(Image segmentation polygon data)
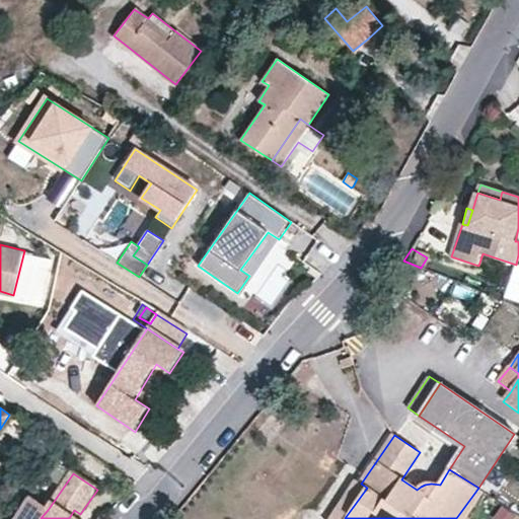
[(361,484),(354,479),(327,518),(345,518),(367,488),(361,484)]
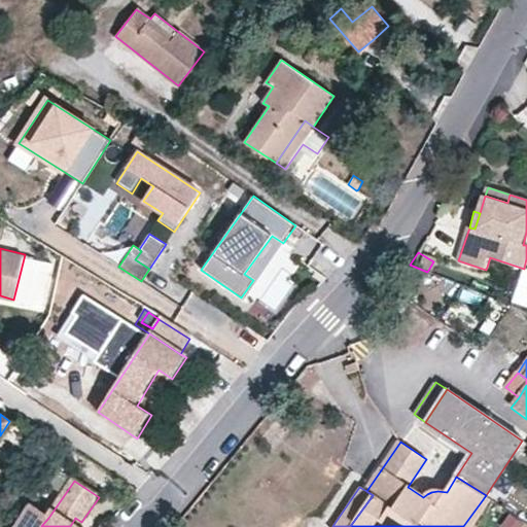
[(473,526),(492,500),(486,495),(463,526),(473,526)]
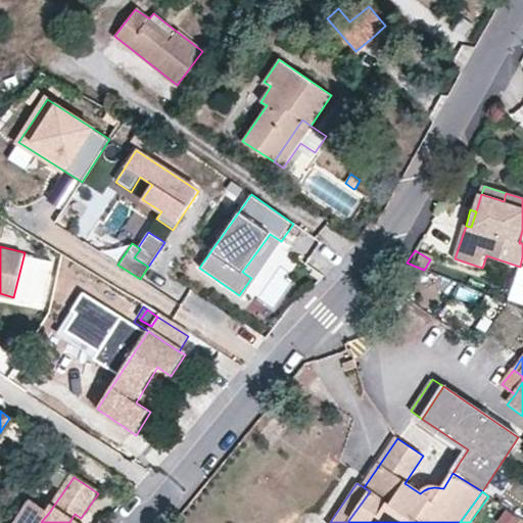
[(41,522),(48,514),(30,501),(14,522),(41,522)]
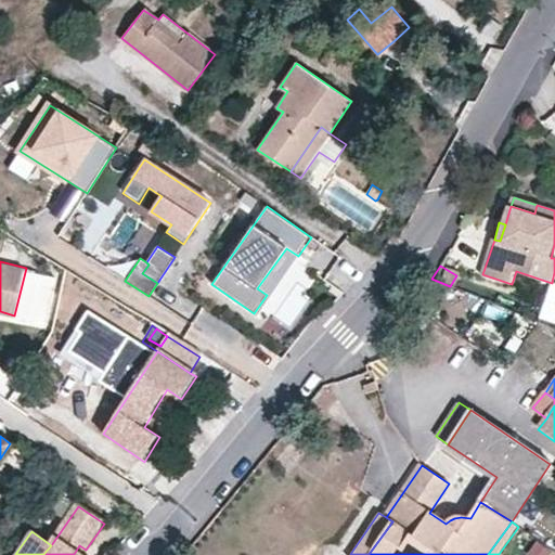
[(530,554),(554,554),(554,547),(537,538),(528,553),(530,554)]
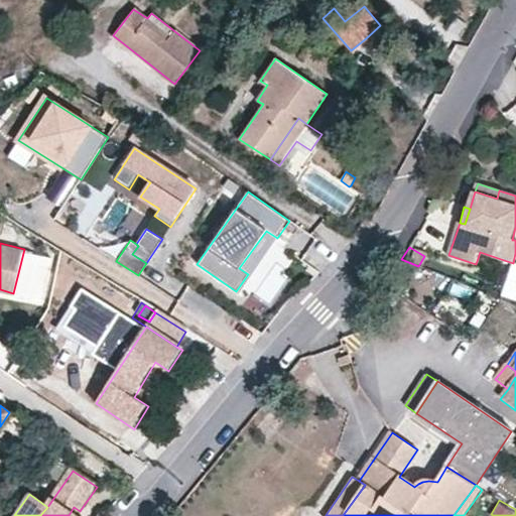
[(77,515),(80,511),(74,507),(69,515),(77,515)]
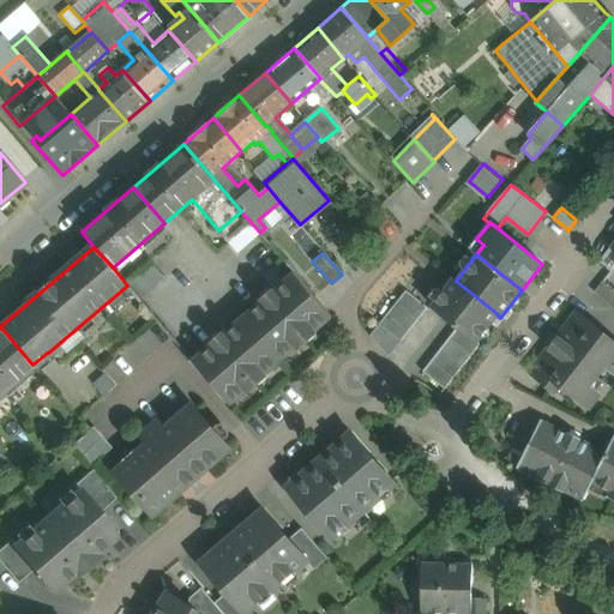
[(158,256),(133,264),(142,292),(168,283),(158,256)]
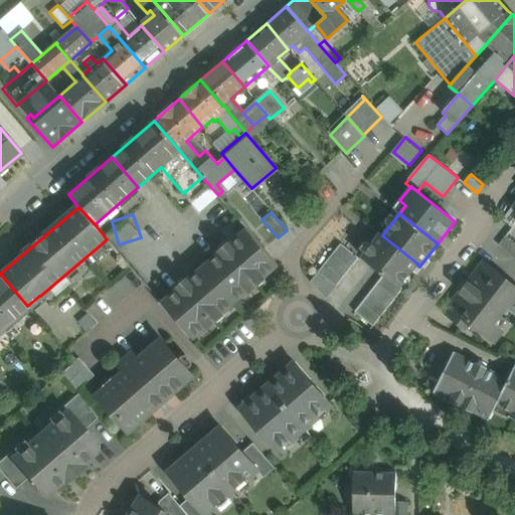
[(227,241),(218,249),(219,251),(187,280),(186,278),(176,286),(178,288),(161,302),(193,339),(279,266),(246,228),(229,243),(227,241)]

* [Problem requirements] All lines from the one containing "[(41,522),(48,514),(30,501),(14,522),(41,522)]" through the final line of the entries above are to be copied exactly; the pictures are not.

* [Answer]
[(41,522),(48,514),(30,501),(14,522),(41,522)]
[(530,554),(554,554),(554,547),(537,538),(528,553),(530,554)]
[(77,515),(80,511),(74,507),(69,515),(77,515)]
[(158,256),(133,264),(142,292),(168,283),(158,256)]
[(227,241),(218,249),(219,251),(187,280),(186,278),(176,286),(178,288),(161,302),(193,339),(279,266),(246,228),(229,243),(227,241)]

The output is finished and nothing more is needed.